### AIM
Pick out every line in the data below that contains the word "clef" and copy those lines.

### INFORMATION GIVEN
__________________________________________________

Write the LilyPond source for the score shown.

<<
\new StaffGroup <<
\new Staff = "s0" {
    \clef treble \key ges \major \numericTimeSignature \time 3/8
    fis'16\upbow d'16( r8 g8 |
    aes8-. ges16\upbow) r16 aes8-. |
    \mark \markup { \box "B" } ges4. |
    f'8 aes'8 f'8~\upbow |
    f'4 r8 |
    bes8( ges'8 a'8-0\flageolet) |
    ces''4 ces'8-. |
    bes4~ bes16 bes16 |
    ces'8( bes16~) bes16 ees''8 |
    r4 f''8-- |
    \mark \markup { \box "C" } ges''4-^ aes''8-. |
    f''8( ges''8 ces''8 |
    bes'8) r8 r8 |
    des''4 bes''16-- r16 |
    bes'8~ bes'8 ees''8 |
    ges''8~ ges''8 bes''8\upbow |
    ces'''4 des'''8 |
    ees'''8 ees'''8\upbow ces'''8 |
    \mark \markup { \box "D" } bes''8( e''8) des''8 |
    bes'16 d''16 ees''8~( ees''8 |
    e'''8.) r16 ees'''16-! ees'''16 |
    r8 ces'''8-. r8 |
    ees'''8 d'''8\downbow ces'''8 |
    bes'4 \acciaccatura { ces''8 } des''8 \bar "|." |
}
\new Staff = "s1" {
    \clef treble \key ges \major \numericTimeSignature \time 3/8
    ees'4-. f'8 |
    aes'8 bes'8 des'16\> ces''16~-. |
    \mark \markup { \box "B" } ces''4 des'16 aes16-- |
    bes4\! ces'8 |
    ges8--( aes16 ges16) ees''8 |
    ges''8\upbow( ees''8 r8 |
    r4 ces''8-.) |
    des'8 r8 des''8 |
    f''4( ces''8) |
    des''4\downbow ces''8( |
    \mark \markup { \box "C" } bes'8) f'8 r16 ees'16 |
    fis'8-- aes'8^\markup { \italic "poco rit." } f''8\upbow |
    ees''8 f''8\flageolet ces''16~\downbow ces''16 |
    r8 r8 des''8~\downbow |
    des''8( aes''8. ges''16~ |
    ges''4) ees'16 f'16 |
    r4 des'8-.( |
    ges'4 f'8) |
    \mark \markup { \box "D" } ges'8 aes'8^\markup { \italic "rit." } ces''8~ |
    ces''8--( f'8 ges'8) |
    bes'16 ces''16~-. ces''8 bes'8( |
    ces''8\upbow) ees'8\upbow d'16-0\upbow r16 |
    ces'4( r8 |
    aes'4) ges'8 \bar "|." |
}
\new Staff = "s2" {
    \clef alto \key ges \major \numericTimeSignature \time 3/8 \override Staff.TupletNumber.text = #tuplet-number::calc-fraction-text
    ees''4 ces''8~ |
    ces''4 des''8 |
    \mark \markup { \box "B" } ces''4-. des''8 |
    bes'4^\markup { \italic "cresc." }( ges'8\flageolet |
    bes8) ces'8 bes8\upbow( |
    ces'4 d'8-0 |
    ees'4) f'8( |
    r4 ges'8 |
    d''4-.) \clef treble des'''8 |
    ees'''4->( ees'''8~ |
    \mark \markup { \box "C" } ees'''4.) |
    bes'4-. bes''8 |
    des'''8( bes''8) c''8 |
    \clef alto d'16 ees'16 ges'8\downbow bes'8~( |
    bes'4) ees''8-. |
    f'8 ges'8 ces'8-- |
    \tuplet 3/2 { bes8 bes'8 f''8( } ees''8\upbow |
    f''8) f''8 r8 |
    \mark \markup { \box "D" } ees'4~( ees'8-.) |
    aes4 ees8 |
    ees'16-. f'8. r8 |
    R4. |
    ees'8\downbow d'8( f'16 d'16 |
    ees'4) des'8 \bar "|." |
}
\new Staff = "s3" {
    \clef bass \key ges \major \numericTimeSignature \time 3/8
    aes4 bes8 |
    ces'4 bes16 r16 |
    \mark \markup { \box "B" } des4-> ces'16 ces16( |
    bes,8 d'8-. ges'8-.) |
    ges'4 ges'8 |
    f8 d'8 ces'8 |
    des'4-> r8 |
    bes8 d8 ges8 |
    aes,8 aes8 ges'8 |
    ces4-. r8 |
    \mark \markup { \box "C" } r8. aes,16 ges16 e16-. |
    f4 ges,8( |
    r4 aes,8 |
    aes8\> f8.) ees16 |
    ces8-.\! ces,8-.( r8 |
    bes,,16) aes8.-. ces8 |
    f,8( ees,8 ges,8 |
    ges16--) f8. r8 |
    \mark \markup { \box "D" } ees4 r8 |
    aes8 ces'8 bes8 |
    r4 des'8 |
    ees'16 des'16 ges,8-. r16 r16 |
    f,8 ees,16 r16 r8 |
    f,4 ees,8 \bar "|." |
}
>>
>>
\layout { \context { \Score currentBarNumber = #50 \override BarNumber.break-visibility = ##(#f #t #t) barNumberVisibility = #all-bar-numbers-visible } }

__________________________________________________

### WRITTEN ANSWER
    \clef treble \key ges \major \numericTimeSignature \time 3/8
    \clef treble \key ges \major \numericTimeSignature \time 3/8
    \clef alto \key ges \major \numericTimeSignature \time 3/8 \override Staff.TupletNumber.text = #tuplet-number::calc-fraction-text
    d''4-.) \clef treble des'''8 |
    \clef alto d'16 ees'16 ges'8\downbow bes'8~( |
    \clef bass \key ges \major \numericTimeSignature \time 3/8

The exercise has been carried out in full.